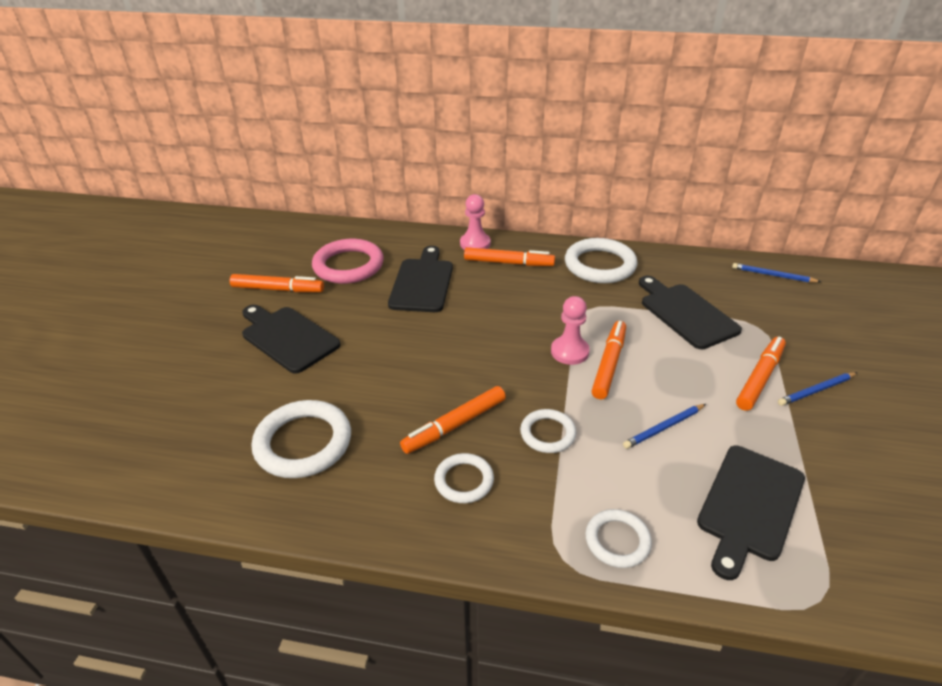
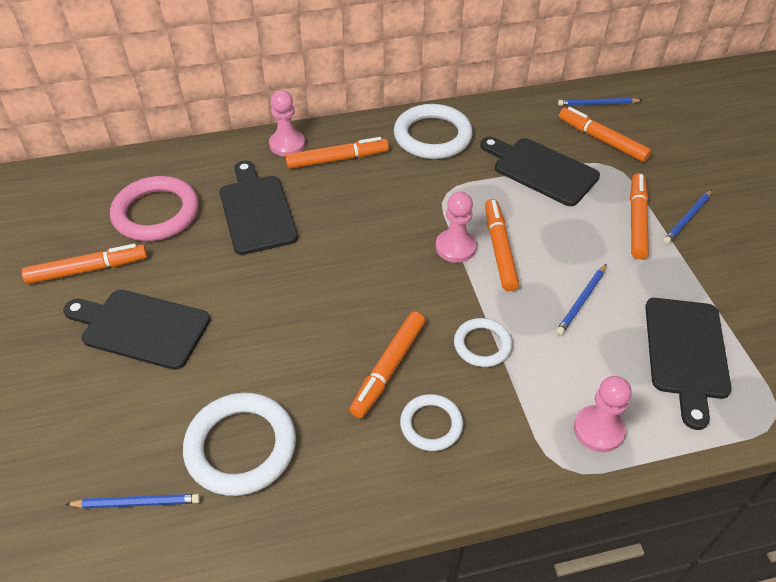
camera: 25 degrees left, 10 degrees up
(205, 454) = (137, 502): none -> blue pencil
(617, 541) = (598, 430): white ring -> pink pawn
(761, 304) = (602, 140): none -> orange marker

---*---

**Task description:** What is needed is an exact copy of the lines from the one holding "(617, 541) = (598, 430): white" through the final line of the material.

**Solution:**
(617, 541) = (598, 430): white ring -> pink pawn
(761, 304) = (602, 140): none -> orange marker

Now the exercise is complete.